## PROBLEM DESCRIPTION
Copy the part of the records that opens with the line containing "yellow trapezoid: rotated" and runs through the end of the records, both ends included.

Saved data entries
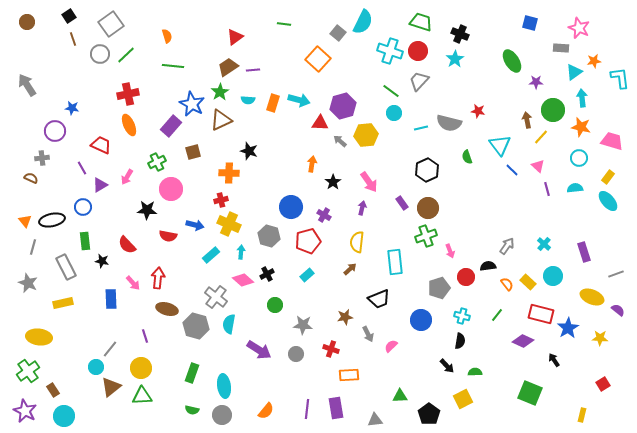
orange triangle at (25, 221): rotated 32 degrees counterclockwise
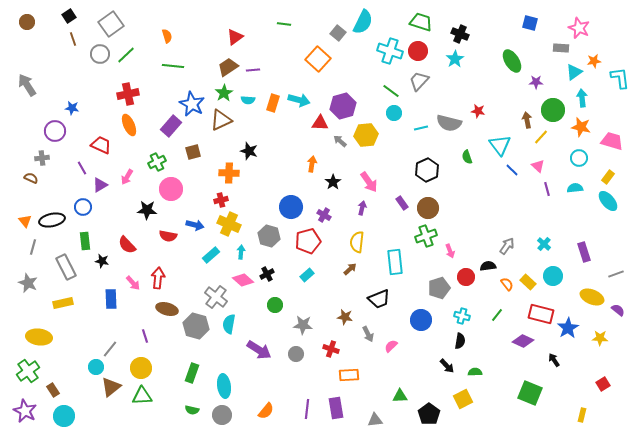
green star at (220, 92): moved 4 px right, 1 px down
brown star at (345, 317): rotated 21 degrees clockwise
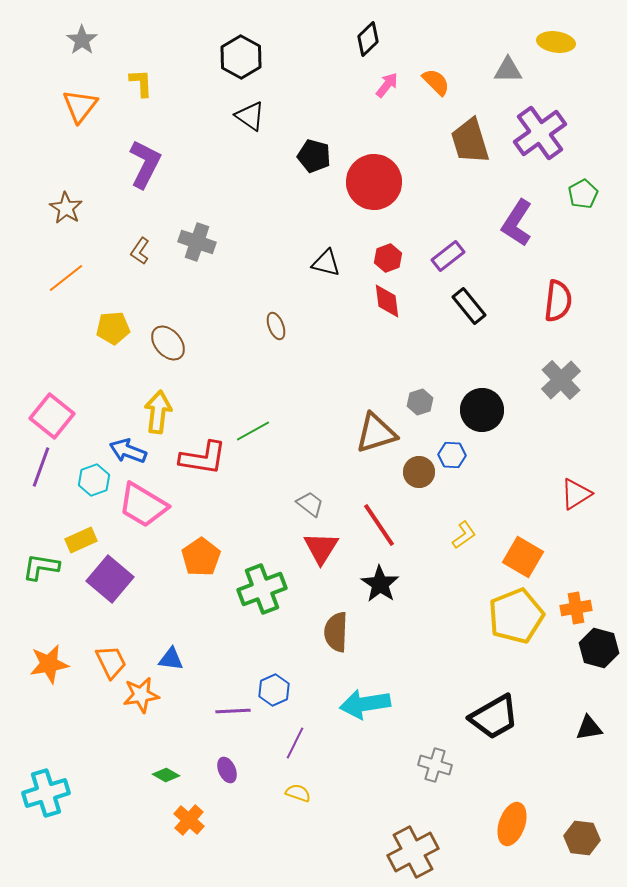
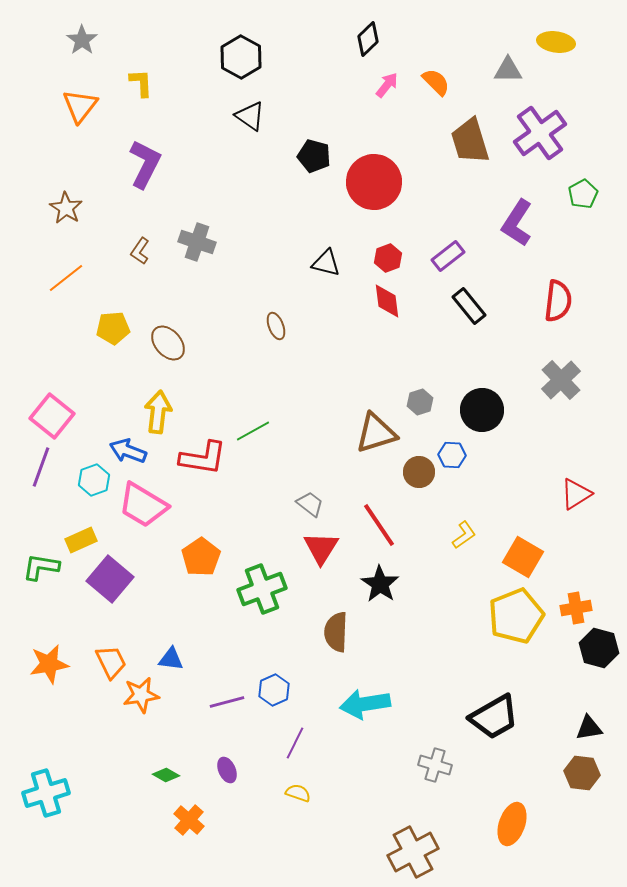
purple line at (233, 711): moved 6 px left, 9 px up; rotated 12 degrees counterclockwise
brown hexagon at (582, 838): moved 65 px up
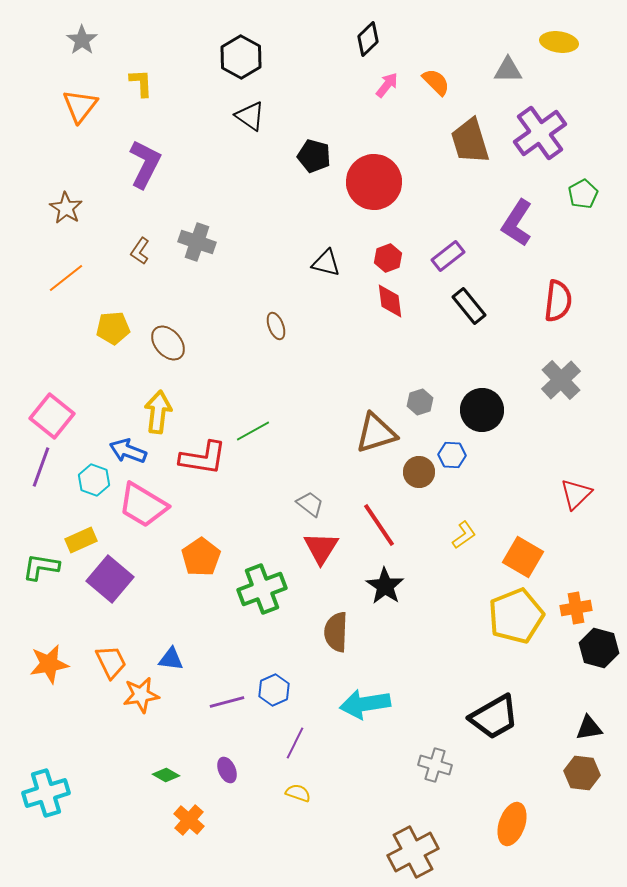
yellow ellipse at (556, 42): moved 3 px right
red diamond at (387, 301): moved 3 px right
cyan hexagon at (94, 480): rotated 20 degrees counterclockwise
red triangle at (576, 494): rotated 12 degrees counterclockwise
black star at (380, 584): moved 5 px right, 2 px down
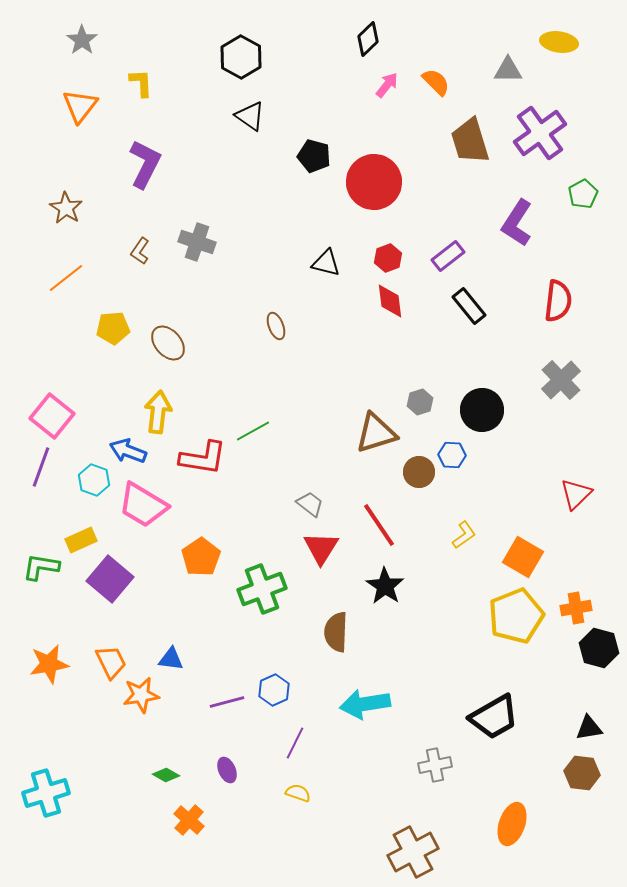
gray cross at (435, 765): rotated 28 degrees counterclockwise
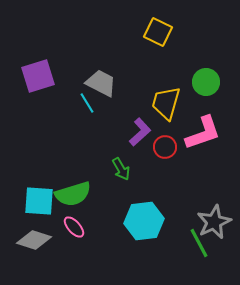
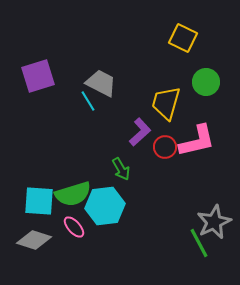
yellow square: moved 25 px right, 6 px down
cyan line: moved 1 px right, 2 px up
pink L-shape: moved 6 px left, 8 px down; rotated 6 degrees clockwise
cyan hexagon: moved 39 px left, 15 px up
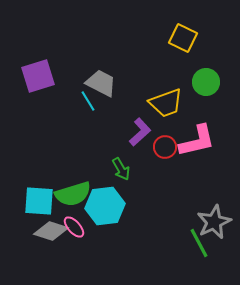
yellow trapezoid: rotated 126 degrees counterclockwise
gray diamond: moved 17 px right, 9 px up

## SOLVED PROBLEM
yellow trapezoid: rotated 126 degrees counterclockwise
gray diamond: moved 17 px right, 9 px up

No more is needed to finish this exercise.